__Structured diff data__
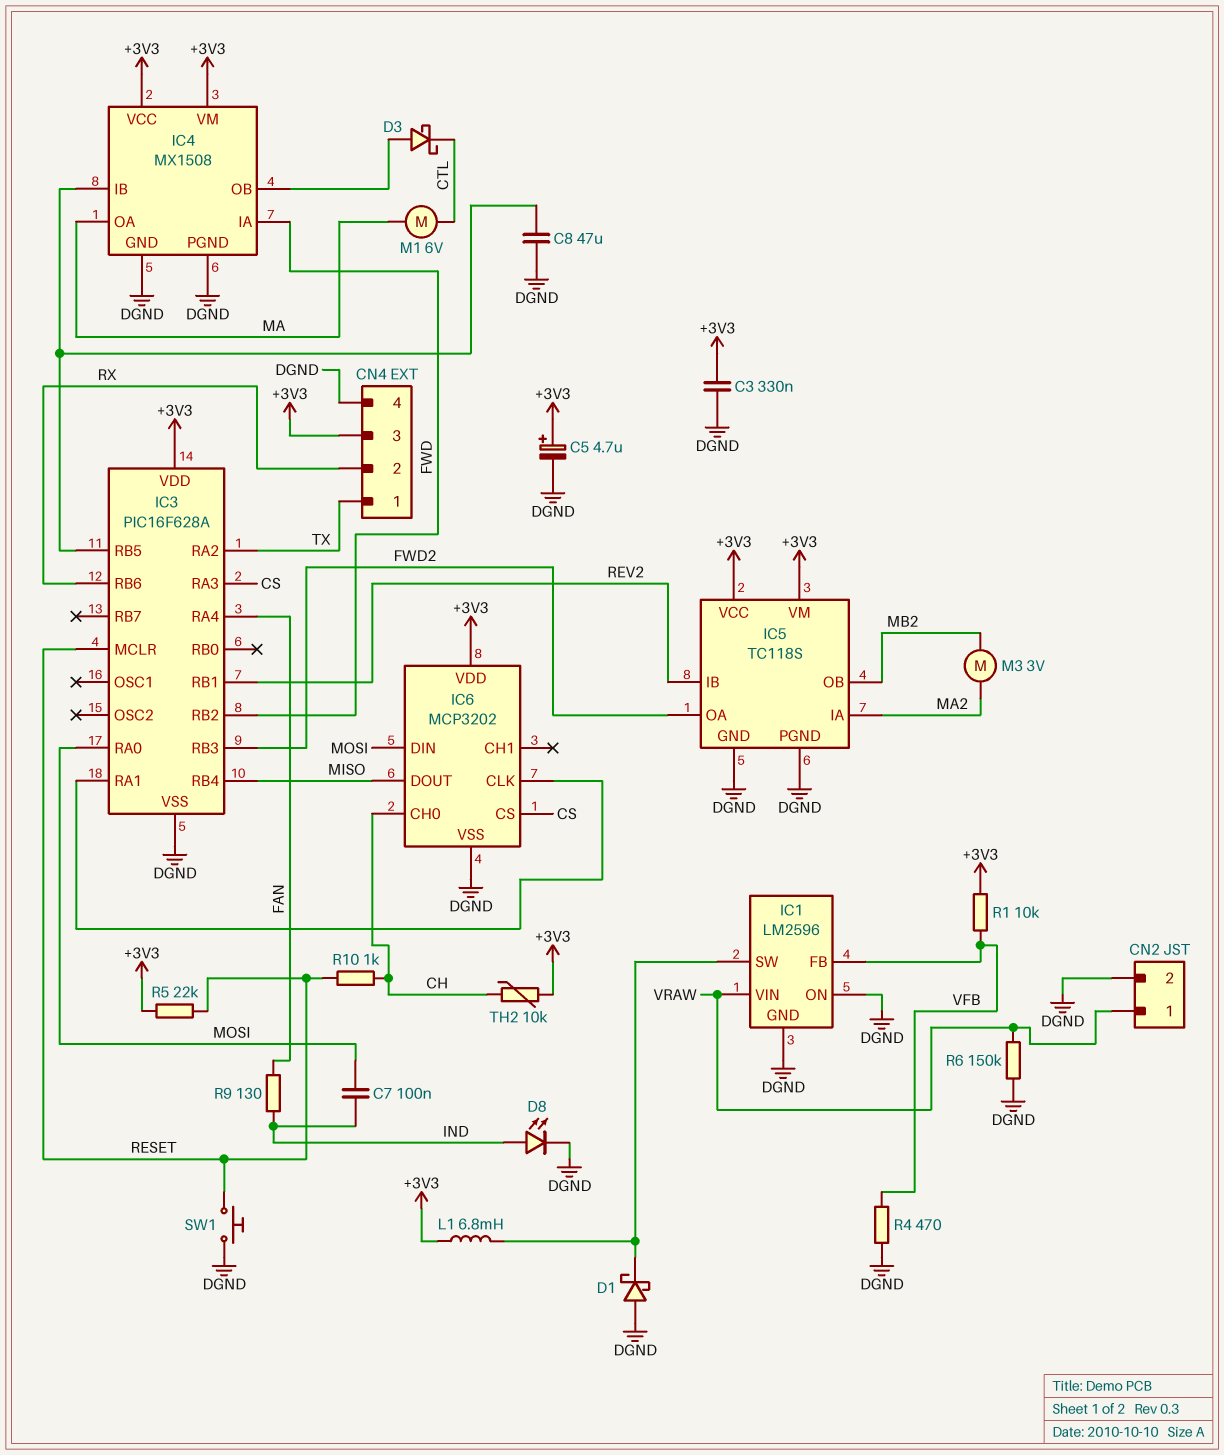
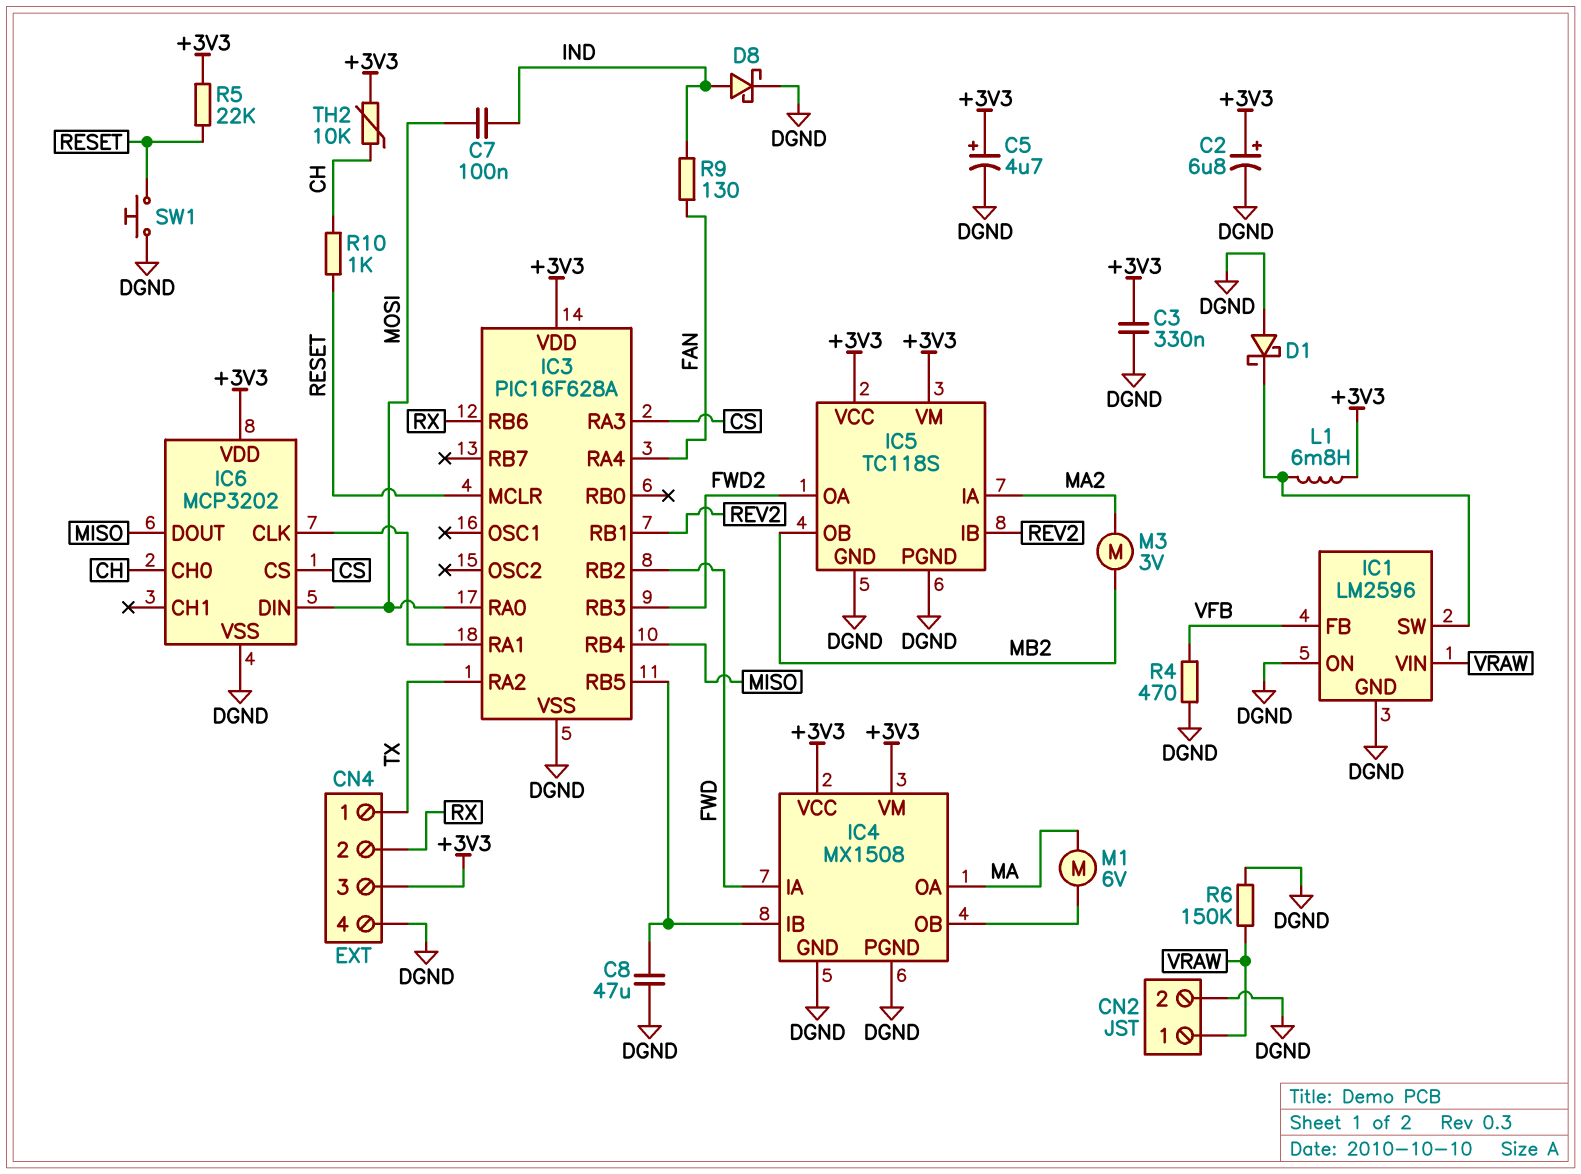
C2: none -> 6.8uF (plus +3V3, minus DGND)
D3: schottky (A IC4/OB, K CTL) -> none
D8: LED (A IND, K DGND) -> schottky (A IND, K DGND)
M1: motor 6V (CTL, MA) -> motor 6V (IC4/OB, MA)
R1: 10k (+3V3, VFB) -> none

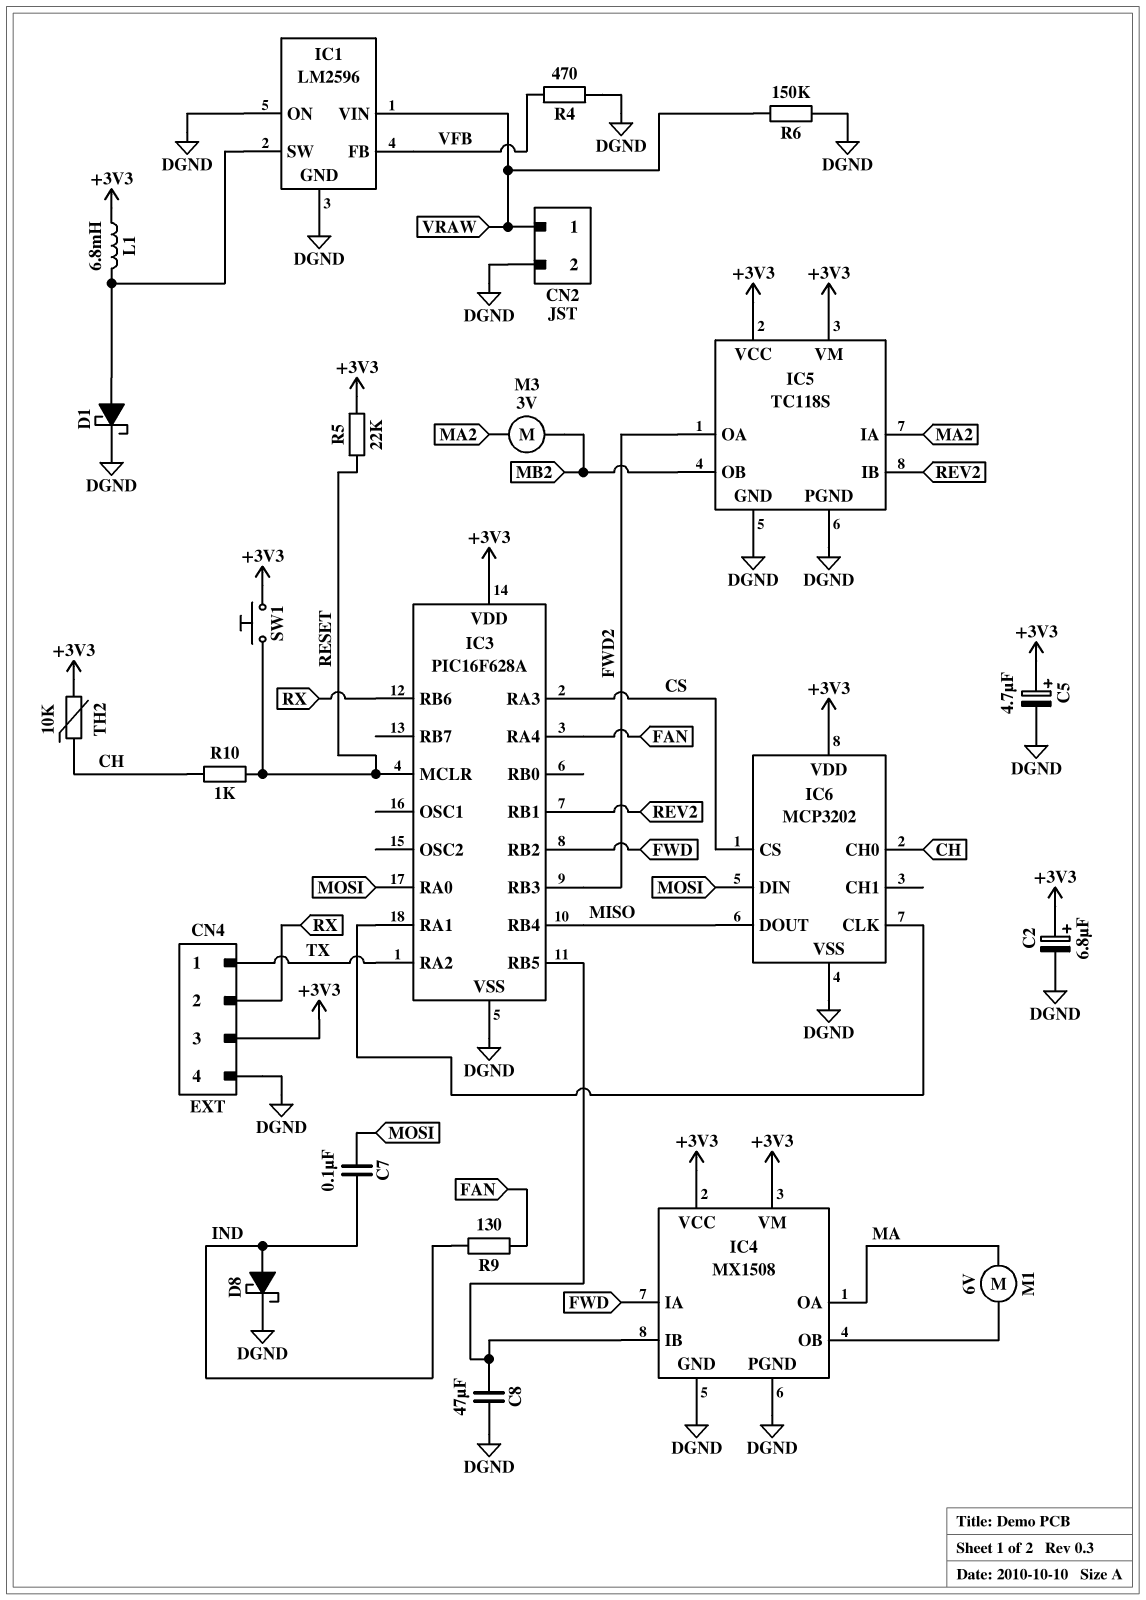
C3: 330nF (+3V3, DGND) -> none
D1: schottky (A DGND, K IC1/SW) -> schottky (A IC1/SW, K DGND)
SW1: button (DGND, RESET) -> button (+3V3, RESET)

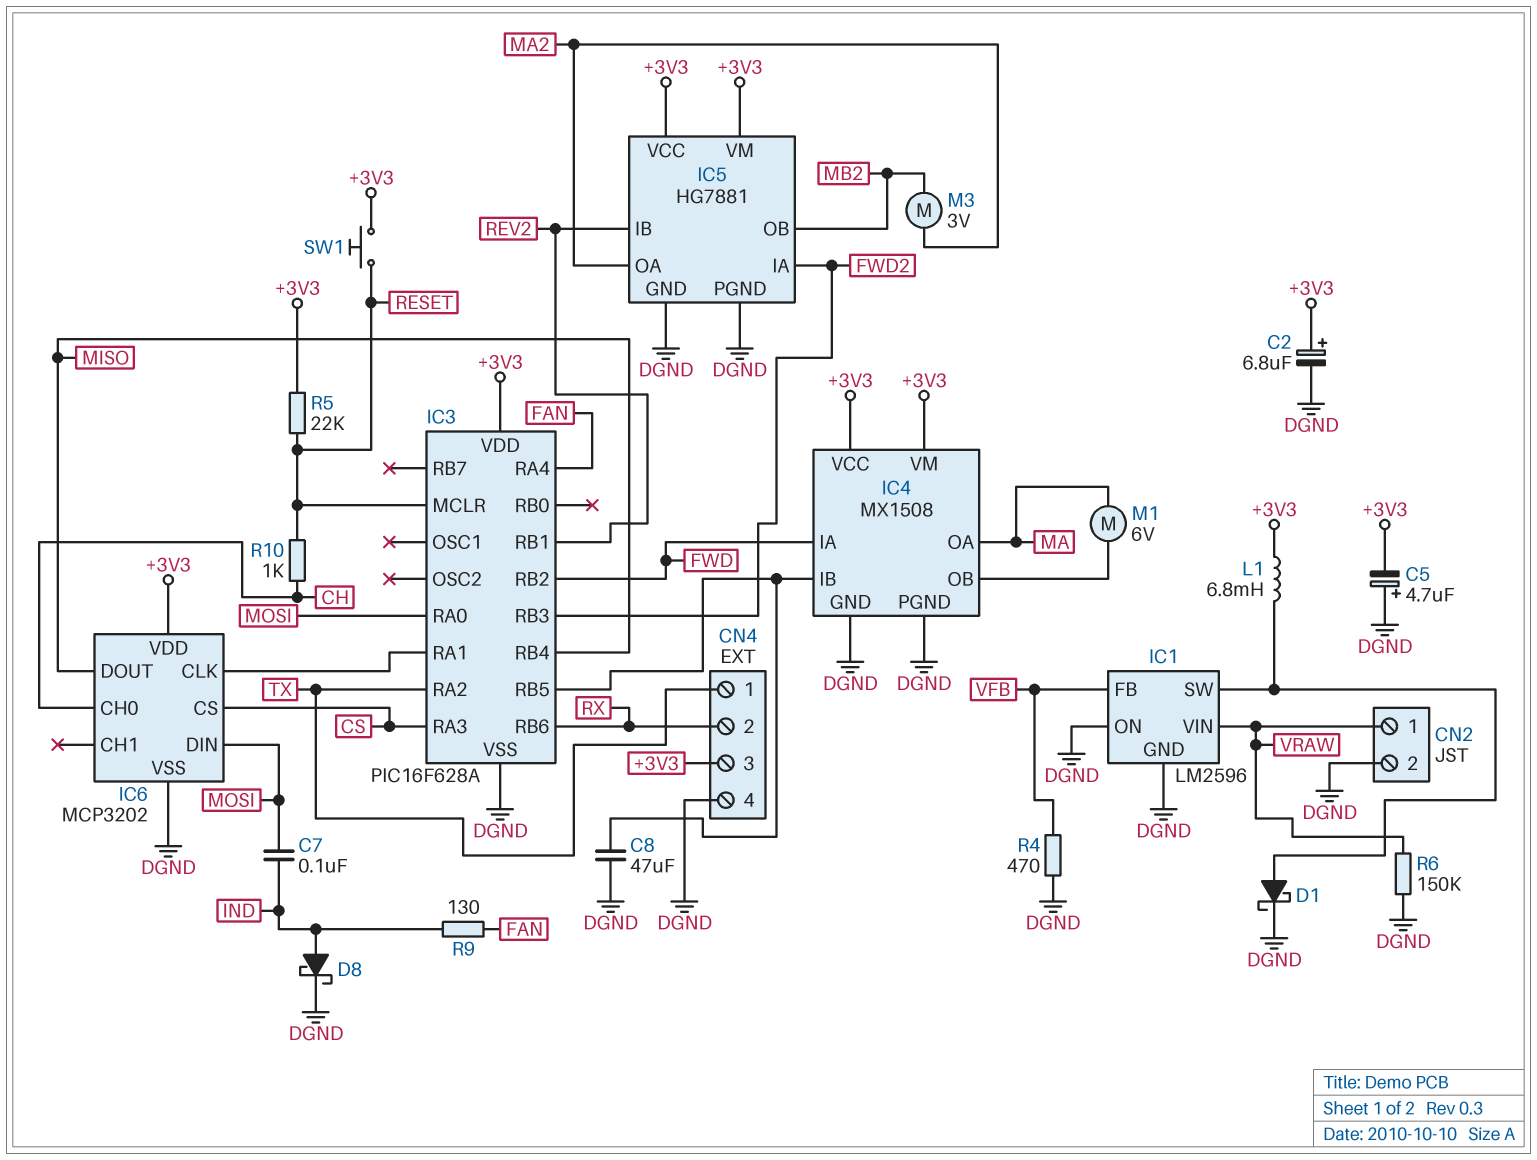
C5: 4.7uF (plus +3V3, minus DGND) -> 4.7uF (plus DGND, minus +3V3)
IC5: TC118S -> HG7881
IC5 pin IA: MA2 -> FWD2
IC5 pin OA: FWD2 -> MA2
TH2: 10k (+3V3, CH) -> none

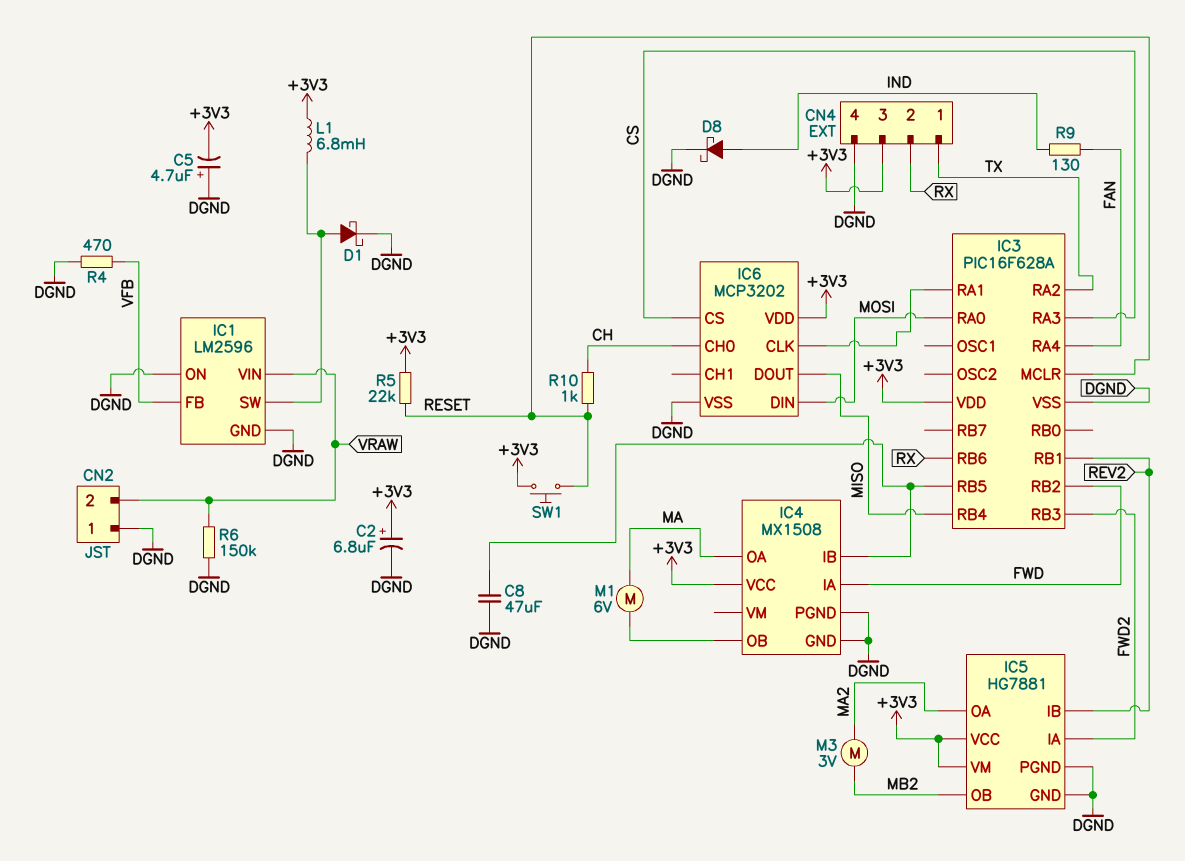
C7: 100nF (IND, MOSI) -> none
CN2 pin 1: VRAW -> DGND
CN2 pin 2: DGND -> VRAW
IC4 pin VM: +3V3 -> none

__Directions for this task__
Exactly as they stand, the entries must be written out again, pictures excluded.

__Completed exercise__
C2: none -> 6.8uF (plus +3V3, minus DGND)
D3: schottky (A IC4/OB, K CTL) -> none
D8: LED (A IND, K DGND) -> schottky (A IND, K DGND)
M1: motor 6V (CTL, MA) -> motor 6V (IC4/OB, MA)
R1: 10k (+3V3, VFB) -> none

C3: 330nF (+3V3, DGND) -> none
D1: schottky (A DGND, K IC1/SW) -> schottky (A IC1/SW, K DGND)
SW1: button (DGND, RESET) -> button (+3V3, RESET)

C5: 4.7uF (plus +3V3, minus DGND) -> 4.7uF (plus DGND, minus +3V3)
IC5: TC118S -> HG7881
IC5 pin IA: MA2 -> FWD2
IC5 pin OA: FWD2 -> MA2
TH2: 10k (+3V3, CH) -> none

C7: 100nF (IND, MOSI) -> none
CN2 pin 1: VRAW -> DGND
CN2 pin 2: DGND -> VRAW
IC4 pin VM: +3V3 -> none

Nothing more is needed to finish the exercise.